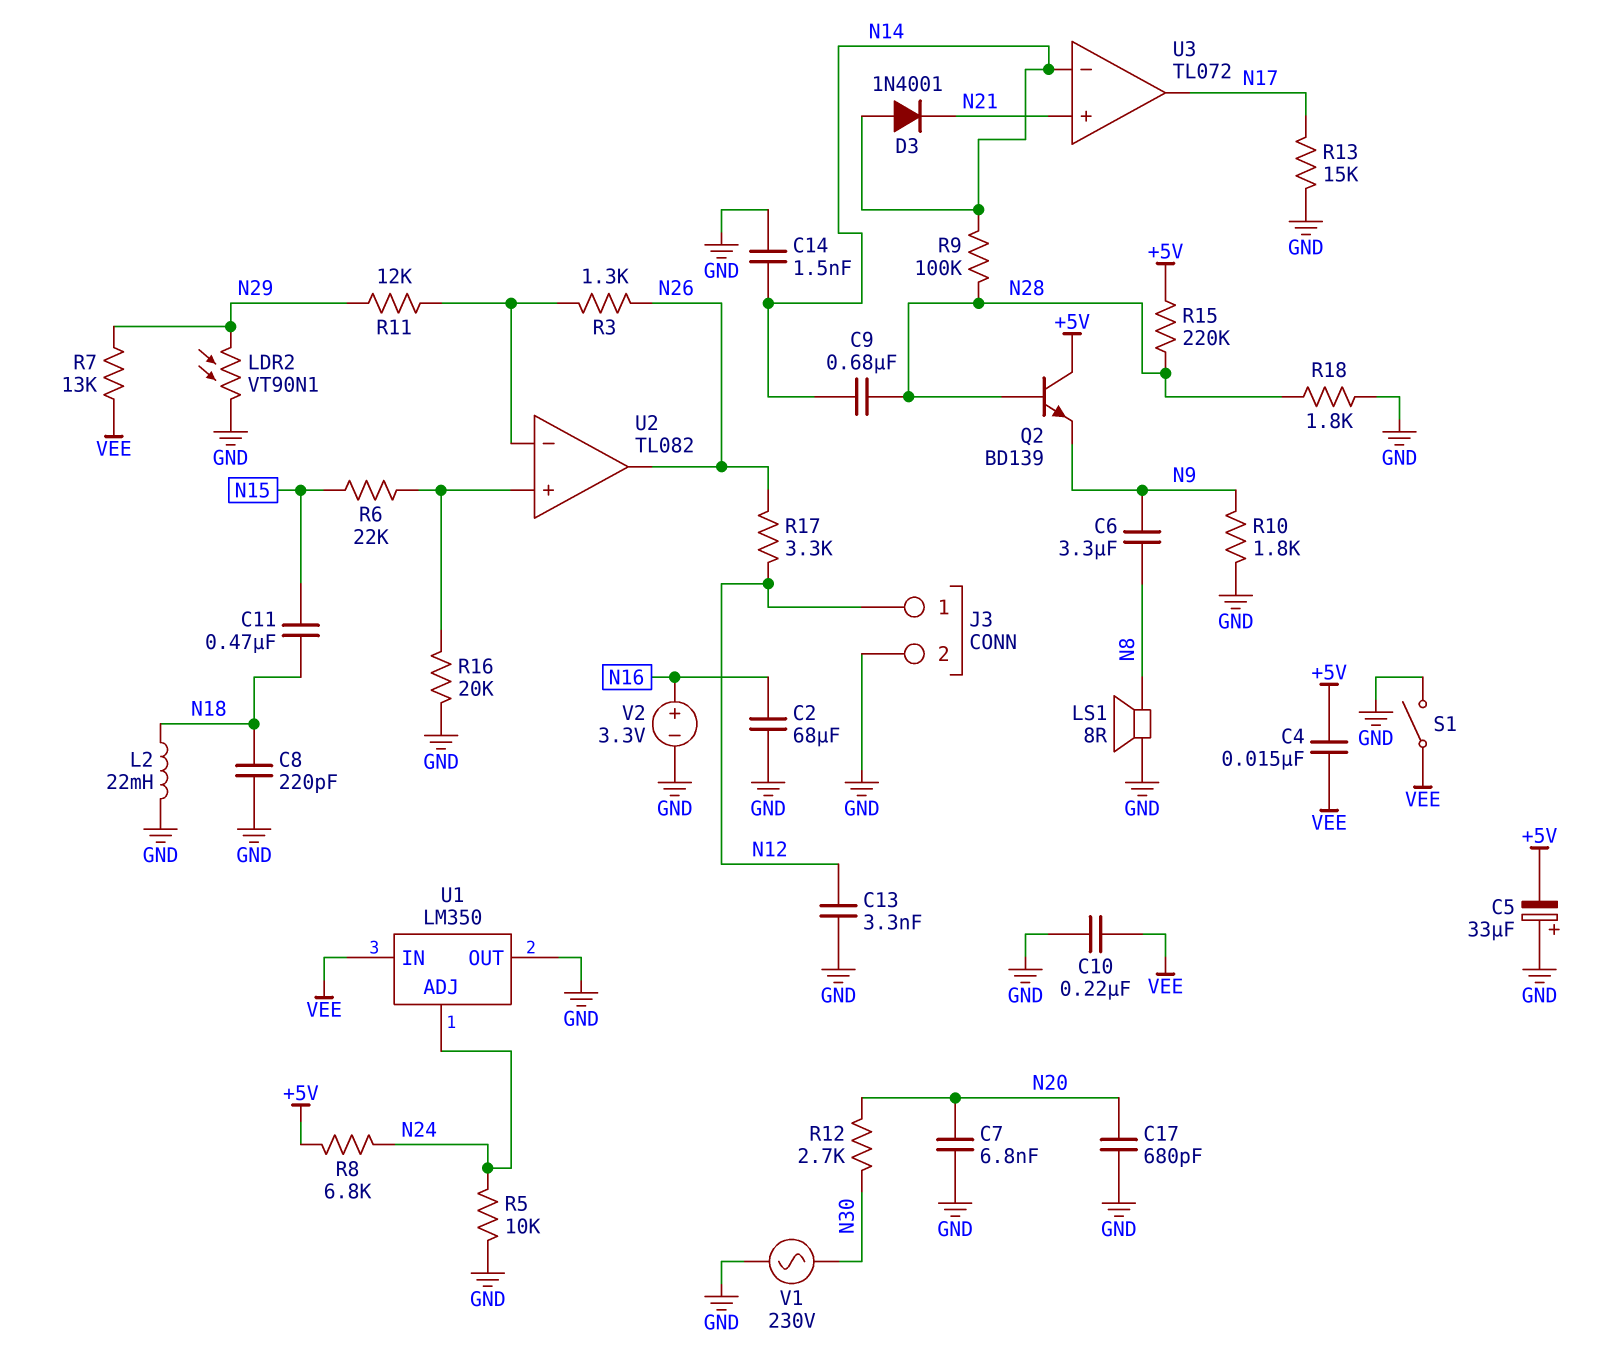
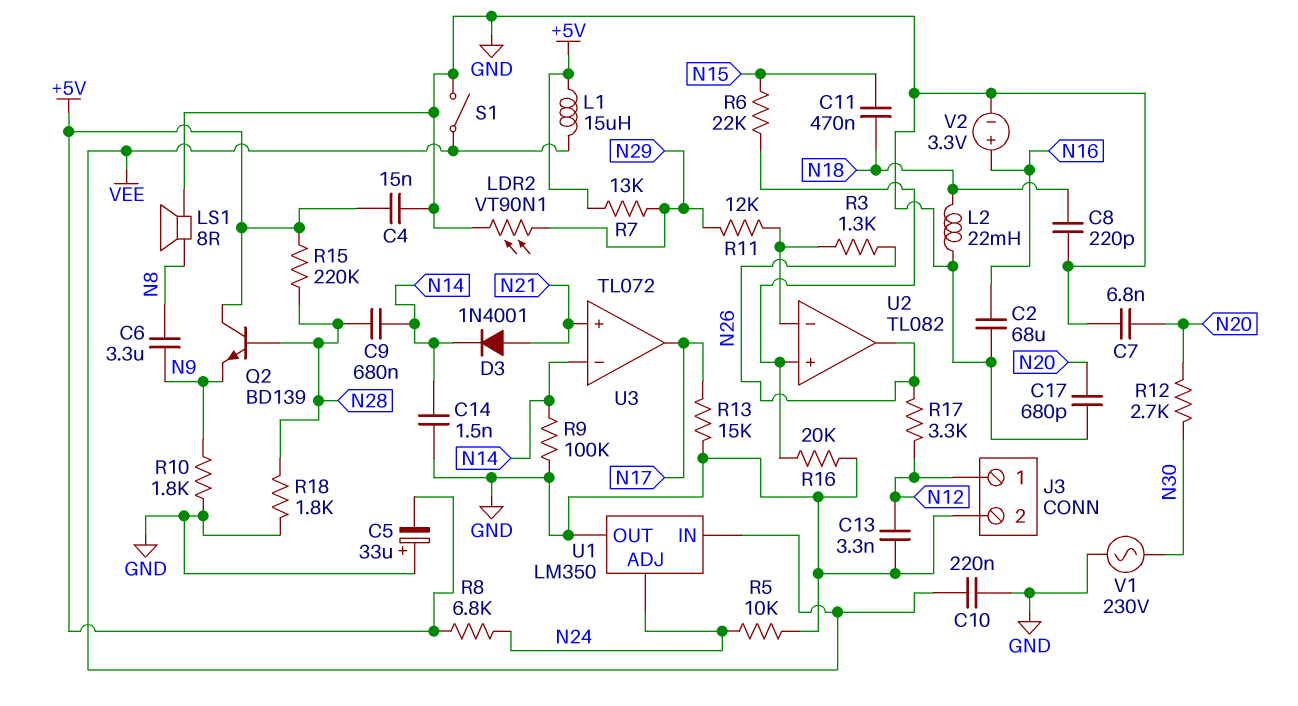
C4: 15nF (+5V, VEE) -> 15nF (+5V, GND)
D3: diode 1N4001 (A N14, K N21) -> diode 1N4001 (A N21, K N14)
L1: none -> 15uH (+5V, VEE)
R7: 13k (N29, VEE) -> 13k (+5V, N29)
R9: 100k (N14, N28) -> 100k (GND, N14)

━━━━━━

TASK TO COMPLETE:
Each line above is to be repeated exactly as written; no picture is carried over.

ANSWER SPACE:
C4: 15nF (+5V, VEE) -> 15nF (+5V, GND)
D3: diode 1N4001 (A N14, K N21) -> diode 1N4001 (A N21, K N14)
L1: none -> 15uH (+5V, VEE)
R7: 13k (N29, VEE) -> 13k (+5V, N29)
R9: 100k (N14, N28) -> 100k (GND, N14)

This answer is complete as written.